__GOAL OF THE EXERCISE__.
Gather all lines in the entries that include the word "dumbbell".

__Stored items__.
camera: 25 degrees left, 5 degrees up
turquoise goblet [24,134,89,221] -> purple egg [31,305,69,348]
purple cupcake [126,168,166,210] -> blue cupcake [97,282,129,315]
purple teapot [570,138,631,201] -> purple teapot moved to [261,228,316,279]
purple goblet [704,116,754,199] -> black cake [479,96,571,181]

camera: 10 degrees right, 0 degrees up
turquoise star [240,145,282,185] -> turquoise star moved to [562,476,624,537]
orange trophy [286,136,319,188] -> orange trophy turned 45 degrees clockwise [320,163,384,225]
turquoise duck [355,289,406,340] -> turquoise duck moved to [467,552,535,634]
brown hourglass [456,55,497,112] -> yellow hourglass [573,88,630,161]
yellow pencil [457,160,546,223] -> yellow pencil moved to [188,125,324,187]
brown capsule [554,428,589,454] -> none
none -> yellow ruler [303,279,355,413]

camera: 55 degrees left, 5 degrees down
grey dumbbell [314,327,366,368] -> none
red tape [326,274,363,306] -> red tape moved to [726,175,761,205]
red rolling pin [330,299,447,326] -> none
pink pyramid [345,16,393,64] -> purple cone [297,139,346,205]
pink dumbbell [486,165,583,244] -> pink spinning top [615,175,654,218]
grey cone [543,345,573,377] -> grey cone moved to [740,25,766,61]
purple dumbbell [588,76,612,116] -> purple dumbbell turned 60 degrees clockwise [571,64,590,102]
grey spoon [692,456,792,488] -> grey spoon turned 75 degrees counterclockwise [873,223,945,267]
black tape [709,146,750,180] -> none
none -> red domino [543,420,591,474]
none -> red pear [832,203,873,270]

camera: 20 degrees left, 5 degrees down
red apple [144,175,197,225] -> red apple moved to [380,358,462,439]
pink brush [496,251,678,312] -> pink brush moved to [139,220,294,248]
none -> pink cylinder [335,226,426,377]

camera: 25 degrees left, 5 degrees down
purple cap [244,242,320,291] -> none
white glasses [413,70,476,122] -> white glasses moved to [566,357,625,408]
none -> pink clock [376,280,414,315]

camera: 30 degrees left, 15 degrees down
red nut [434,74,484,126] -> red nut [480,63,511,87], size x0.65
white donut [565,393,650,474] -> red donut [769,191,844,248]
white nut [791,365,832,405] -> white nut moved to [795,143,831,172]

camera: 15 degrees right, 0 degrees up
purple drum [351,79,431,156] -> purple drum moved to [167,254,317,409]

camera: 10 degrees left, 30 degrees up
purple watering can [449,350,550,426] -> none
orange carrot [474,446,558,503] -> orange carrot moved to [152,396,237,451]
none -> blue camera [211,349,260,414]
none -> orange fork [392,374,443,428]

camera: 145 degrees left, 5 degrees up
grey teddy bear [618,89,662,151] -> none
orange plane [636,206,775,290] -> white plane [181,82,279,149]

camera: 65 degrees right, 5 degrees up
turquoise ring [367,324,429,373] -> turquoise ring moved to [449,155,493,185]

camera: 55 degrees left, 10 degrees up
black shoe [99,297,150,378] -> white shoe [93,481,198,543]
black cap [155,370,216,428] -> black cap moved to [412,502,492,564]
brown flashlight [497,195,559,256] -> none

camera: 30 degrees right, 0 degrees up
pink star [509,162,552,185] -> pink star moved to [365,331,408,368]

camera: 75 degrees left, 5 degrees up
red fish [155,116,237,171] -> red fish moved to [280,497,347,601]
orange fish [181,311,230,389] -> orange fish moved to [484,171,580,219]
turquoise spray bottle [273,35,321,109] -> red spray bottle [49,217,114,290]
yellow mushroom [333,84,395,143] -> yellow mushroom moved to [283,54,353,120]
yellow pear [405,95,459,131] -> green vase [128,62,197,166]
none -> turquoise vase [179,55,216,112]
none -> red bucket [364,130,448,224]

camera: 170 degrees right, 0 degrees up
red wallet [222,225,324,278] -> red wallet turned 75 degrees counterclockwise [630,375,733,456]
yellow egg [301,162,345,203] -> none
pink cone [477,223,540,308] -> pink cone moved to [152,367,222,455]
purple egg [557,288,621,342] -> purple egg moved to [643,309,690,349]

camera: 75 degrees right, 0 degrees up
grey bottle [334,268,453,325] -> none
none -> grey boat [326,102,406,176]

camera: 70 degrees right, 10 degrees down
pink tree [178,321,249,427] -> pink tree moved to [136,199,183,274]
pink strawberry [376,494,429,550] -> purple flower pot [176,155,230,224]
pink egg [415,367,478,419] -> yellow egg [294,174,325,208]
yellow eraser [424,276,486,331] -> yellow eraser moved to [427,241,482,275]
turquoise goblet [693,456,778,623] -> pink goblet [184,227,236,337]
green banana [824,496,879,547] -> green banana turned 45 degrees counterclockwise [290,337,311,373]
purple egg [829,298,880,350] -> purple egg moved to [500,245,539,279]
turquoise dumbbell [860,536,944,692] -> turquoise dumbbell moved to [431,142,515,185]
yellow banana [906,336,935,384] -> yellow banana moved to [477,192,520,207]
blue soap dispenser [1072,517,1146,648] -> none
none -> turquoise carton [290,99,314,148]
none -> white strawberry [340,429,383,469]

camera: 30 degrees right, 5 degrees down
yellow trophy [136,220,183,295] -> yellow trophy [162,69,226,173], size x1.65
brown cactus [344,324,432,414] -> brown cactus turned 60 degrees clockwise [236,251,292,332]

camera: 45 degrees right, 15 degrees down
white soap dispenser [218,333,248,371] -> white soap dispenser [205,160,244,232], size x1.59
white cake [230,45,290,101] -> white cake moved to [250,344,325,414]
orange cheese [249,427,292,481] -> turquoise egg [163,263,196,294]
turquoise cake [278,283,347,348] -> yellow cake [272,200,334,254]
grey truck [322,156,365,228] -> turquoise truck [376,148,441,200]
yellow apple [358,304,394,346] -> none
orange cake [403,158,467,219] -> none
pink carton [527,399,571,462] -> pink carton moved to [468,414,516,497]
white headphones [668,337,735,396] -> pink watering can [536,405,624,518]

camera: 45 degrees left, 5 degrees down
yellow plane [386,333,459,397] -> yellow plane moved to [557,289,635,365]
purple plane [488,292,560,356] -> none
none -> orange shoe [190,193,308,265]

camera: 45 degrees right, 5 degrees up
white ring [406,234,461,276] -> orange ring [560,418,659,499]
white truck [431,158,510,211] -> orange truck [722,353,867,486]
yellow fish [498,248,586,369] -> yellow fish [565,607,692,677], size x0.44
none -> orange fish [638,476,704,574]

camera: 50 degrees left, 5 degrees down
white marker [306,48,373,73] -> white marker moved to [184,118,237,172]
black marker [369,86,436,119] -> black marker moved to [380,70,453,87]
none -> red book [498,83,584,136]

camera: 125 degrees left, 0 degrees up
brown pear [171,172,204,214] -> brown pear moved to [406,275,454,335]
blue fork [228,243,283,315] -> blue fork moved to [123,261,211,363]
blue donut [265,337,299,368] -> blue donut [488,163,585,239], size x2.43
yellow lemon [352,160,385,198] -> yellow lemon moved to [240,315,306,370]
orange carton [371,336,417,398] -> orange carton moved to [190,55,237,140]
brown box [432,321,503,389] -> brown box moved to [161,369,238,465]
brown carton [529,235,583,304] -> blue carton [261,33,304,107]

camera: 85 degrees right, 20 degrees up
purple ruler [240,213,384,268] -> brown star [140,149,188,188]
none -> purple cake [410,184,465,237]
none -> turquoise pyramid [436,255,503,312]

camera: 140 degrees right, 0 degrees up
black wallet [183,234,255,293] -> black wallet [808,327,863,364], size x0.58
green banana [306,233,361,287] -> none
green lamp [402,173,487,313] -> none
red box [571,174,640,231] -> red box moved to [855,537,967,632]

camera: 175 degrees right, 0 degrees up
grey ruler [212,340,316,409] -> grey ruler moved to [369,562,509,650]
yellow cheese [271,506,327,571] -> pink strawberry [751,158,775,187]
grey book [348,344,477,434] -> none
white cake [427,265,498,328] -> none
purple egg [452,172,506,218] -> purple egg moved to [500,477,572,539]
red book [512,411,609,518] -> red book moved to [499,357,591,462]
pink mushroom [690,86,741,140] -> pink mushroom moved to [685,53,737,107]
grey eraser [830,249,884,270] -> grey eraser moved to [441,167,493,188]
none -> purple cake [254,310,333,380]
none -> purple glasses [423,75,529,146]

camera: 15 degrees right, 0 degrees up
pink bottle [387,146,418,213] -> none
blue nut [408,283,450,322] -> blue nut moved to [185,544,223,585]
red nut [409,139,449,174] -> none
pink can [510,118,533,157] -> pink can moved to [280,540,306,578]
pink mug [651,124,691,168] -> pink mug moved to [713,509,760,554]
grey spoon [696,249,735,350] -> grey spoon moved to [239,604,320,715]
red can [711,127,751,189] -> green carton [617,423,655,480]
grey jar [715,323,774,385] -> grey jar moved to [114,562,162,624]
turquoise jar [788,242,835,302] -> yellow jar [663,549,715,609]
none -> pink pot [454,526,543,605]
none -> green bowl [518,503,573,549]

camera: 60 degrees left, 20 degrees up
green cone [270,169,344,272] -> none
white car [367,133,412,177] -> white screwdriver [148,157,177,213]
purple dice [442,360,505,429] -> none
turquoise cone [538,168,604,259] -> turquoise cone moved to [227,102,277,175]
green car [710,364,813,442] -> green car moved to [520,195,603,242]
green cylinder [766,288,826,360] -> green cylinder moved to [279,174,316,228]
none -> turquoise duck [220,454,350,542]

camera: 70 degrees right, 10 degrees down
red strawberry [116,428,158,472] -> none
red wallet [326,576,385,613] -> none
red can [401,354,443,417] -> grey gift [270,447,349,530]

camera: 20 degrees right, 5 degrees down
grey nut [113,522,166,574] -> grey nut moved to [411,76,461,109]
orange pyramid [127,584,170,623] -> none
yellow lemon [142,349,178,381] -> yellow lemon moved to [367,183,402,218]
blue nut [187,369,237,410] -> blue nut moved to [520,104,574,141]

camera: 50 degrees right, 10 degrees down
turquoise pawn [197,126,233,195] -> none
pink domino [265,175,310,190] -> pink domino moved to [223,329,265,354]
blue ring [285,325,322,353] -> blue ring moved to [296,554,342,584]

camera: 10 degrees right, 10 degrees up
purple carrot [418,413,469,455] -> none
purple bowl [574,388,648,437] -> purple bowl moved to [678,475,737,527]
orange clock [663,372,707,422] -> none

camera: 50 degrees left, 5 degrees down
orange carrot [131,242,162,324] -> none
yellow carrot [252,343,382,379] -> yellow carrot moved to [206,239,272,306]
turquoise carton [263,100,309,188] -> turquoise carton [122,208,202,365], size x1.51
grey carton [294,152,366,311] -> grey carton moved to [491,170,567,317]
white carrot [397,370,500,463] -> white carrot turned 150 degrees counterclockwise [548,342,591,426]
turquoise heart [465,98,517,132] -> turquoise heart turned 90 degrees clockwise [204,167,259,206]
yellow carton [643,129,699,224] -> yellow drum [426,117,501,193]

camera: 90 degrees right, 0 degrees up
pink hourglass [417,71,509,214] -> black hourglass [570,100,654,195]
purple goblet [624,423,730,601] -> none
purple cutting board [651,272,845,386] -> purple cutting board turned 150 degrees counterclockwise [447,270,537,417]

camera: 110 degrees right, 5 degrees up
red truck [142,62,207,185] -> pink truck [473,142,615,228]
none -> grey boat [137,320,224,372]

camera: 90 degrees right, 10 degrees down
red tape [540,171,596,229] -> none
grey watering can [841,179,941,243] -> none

__TASK RESPONSE__.
grey dumbbell [314,327,366,368] -> none
pink dumbbell [486,165,583,244] -> pink spinning top [615,175,654,218]
purple dumbbell [588,76,612,116] -> purple dumbbell turned 60 degrees clockwise [571,64,590,102]
turquoise dumbbell [860,536,944,692] -> turquoise dumbbell moved to [431,142,515,185]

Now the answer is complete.